*WHAT YOU NEED TO DO:* Lines that contain the string "minus" are the ones to list; copy all of them from the records.

*Revision tracking records:*
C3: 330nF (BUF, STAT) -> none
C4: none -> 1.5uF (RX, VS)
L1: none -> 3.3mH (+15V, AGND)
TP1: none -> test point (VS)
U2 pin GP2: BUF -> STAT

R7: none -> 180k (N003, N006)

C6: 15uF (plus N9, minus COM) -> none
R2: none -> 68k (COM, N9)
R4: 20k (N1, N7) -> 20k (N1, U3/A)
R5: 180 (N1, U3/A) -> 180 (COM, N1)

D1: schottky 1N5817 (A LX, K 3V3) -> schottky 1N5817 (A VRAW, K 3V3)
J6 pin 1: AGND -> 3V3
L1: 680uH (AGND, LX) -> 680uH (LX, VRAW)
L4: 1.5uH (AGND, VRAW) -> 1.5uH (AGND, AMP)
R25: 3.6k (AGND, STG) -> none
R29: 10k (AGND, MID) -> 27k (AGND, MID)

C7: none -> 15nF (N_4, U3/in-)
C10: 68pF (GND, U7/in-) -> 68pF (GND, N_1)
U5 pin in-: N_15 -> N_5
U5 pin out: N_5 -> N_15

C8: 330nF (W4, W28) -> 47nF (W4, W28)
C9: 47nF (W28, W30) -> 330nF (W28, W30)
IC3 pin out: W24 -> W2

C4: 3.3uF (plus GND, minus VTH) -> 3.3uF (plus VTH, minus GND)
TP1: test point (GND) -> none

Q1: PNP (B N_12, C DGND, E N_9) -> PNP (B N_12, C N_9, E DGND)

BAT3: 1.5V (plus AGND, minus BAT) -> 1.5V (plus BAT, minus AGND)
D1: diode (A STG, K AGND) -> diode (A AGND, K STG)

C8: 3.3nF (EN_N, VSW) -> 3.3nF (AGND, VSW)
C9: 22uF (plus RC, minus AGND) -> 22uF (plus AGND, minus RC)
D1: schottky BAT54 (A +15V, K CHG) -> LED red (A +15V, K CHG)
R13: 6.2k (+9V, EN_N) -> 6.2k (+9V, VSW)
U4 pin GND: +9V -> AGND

*ANSWER SECTION:*
C6: 15uF (plus N9, minus COM) -> none
C4: 3.3uF (plus GND, minus VTH) -> 3.3uF (plus VTH, minus GND)
BAT3: 1.5V (plus AGND, minus BAT) -> 1.5V (plus BAT, minus AGND)
C9: 22uF (plus RC, minus AGND) -> 22uF (plus AGND, minus RC)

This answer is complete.